*Work order*. In the entries below, how many lines include "cupcake"? Reply with the number and nothing more.
╭─ Records supplied
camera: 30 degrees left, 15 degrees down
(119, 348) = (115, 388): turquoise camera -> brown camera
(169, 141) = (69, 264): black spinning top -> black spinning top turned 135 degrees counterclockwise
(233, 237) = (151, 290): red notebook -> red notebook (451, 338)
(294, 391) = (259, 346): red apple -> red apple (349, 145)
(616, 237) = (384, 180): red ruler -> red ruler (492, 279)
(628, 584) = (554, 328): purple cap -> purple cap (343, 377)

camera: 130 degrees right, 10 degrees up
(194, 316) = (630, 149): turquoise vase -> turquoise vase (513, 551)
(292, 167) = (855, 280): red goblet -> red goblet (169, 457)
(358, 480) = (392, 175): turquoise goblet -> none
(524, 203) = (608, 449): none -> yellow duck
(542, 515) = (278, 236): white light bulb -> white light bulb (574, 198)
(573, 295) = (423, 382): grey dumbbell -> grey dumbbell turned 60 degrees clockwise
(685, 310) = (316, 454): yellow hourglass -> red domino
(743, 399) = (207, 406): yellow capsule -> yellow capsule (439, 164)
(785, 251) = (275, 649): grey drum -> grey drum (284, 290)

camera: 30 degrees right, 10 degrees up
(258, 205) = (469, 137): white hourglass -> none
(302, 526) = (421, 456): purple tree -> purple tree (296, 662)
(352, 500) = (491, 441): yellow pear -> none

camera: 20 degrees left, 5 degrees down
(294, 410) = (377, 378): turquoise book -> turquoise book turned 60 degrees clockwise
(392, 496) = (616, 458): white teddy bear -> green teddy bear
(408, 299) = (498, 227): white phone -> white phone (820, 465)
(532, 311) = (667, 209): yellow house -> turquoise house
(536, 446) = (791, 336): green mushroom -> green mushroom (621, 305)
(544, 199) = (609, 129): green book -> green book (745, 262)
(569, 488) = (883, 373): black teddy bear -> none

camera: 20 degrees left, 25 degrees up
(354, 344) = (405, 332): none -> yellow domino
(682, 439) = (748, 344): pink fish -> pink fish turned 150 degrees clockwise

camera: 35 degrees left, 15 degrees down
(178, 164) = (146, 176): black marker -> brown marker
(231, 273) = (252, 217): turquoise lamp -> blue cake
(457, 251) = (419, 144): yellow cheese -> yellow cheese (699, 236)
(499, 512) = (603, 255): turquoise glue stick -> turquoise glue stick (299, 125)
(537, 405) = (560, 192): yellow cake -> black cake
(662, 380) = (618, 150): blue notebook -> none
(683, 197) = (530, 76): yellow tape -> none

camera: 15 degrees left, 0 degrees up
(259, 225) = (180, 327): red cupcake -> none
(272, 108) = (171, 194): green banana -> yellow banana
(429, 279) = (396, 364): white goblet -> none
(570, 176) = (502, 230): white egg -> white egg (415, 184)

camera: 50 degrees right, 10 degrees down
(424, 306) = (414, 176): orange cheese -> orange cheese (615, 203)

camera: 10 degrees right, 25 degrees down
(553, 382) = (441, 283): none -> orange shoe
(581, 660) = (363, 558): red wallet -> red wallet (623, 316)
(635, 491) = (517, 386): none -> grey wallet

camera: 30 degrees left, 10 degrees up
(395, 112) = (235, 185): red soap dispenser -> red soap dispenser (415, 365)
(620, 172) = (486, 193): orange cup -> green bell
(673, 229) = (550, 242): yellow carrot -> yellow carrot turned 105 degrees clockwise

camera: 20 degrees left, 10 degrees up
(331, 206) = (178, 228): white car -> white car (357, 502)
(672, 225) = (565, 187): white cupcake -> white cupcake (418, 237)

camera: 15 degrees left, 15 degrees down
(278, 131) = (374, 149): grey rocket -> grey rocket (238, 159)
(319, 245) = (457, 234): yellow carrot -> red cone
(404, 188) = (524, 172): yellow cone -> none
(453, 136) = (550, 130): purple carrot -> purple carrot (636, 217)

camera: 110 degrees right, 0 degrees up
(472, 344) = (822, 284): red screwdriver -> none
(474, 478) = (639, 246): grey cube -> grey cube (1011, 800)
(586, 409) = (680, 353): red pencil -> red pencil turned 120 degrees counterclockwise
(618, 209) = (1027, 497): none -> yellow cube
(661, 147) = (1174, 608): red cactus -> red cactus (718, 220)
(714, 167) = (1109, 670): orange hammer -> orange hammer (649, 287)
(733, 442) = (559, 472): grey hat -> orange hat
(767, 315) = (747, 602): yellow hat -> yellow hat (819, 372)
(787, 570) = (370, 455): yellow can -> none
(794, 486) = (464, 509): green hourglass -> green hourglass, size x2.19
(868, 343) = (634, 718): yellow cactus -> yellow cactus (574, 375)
╰─
*Answer for this exercise*. 2